• **WHAT TO DO**
Write out the material from the line containing "You are standing" up to and including the final line, copying each line word for word. Leave the pictures out of your answer.

• **Excerpts from a spatial dataset**
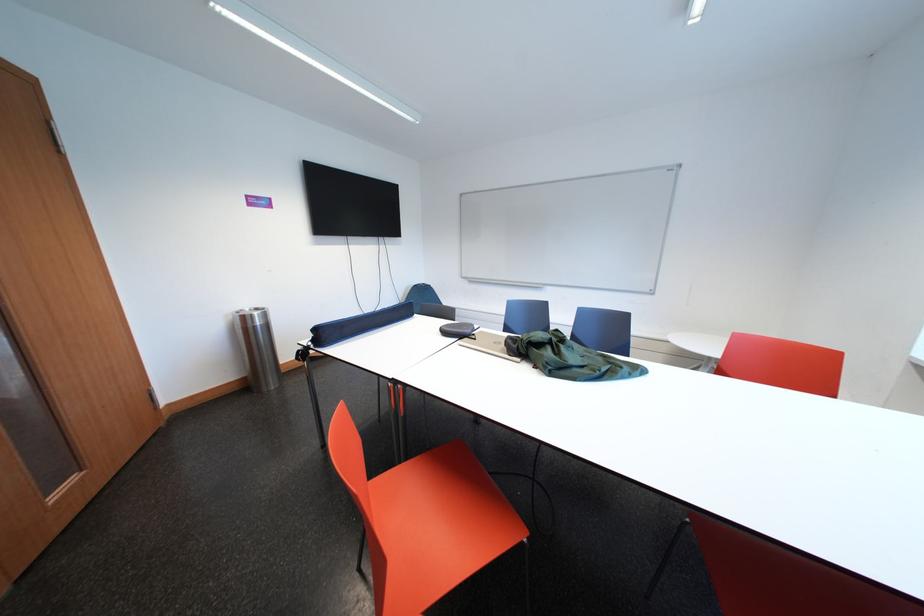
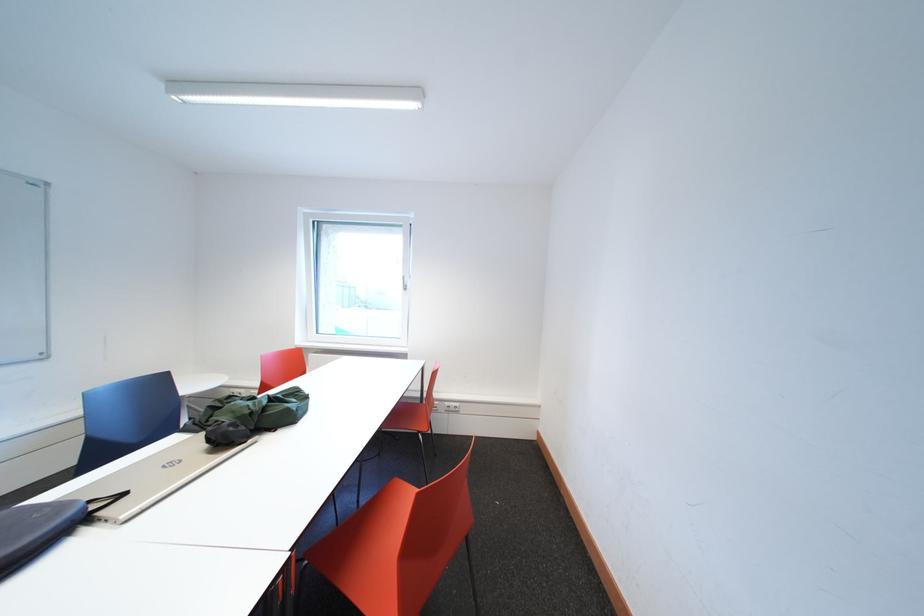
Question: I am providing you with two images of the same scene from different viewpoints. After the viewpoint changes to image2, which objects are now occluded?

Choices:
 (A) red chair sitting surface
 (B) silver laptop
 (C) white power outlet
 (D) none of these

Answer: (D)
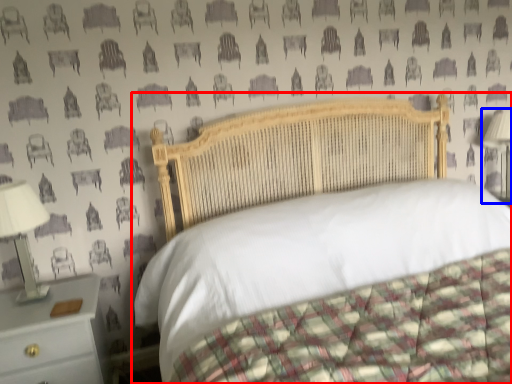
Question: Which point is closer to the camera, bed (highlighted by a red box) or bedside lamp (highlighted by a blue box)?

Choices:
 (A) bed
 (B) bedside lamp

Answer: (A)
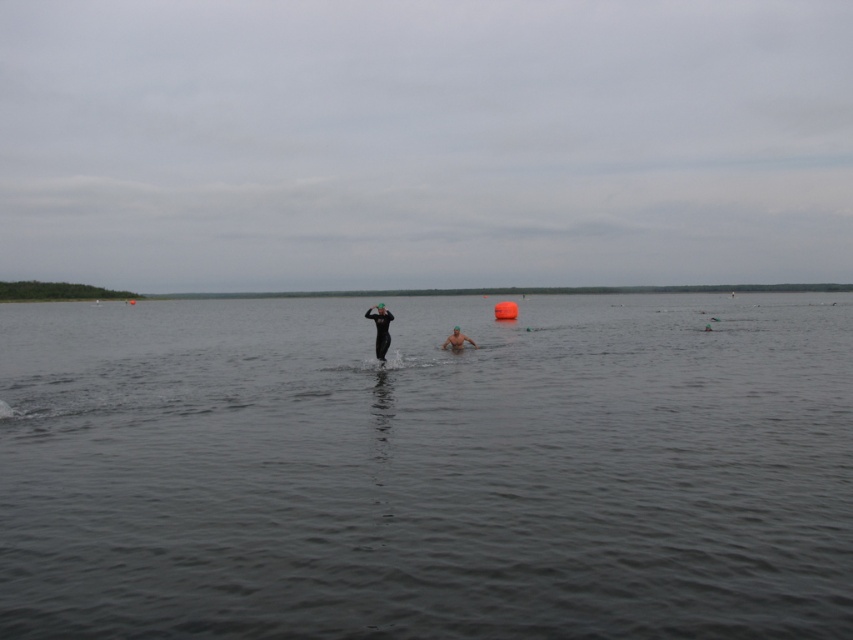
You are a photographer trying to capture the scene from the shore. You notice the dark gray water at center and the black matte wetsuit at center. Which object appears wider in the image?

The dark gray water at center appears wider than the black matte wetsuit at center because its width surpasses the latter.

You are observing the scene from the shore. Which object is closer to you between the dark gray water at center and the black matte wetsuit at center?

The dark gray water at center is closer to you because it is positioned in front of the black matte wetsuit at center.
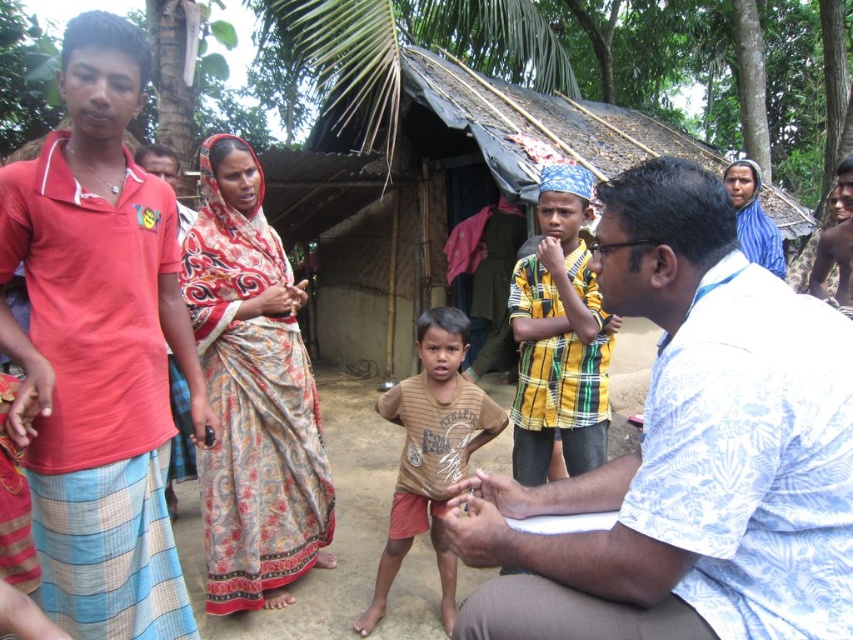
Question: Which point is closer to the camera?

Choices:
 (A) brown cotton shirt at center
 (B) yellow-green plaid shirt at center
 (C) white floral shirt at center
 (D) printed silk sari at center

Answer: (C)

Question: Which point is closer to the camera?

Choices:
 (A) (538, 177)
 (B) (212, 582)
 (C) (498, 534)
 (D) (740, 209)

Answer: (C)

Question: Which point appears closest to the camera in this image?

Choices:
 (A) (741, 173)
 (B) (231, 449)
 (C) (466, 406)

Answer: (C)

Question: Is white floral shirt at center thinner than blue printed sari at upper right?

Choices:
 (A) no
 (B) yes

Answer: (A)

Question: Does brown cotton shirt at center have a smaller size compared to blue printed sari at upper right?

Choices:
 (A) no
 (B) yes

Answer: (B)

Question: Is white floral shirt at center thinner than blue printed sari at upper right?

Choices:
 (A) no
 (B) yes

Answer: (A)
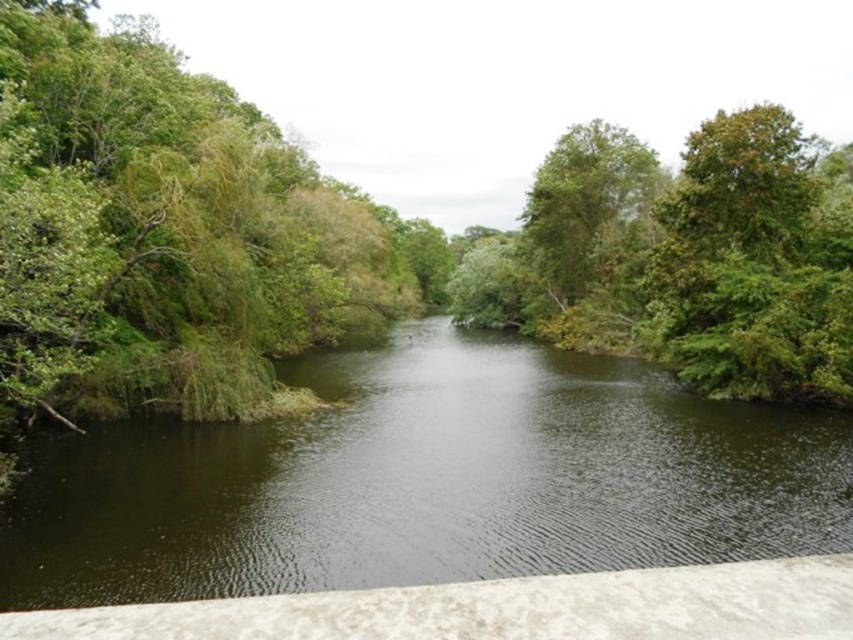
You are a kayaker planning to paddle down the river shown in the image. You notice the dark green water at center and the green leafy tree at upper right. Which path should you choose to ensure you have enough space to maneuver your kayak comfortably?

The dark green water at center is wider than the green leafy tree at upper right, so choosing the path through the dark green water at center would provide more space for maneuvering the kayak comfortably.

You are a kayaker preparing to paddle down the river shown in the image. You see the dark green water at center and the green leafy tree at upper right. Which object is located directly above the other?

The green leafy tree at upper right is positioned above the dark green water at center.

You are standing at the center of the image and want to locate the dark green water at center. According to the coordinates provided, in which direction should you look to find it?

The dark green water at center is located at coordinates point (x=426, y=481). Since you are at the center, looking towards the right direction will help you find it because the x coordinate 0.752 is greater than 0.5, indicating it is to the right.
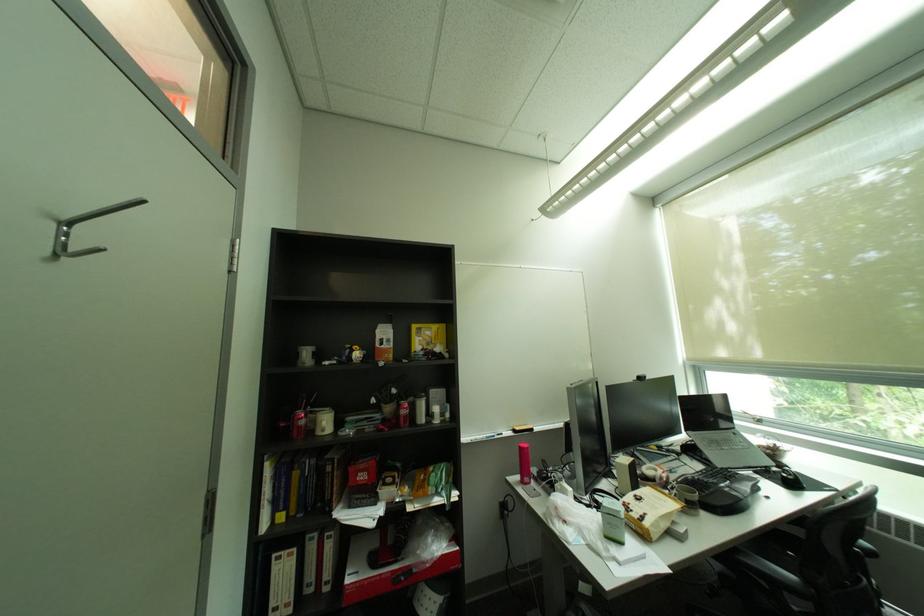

• **COMPLETE RESPONSE**
You are standing at the center of the image and want to locate the dark green water at center. According to the coordinates provided, in which direction should you look to find it?

The dark green water at center is located at coordinates point (x=426, y=481). Since you are at the center, looking towards the right direction will help you find it because the x coordinate 0.752 is greater than 0.5, indicating it is to the right.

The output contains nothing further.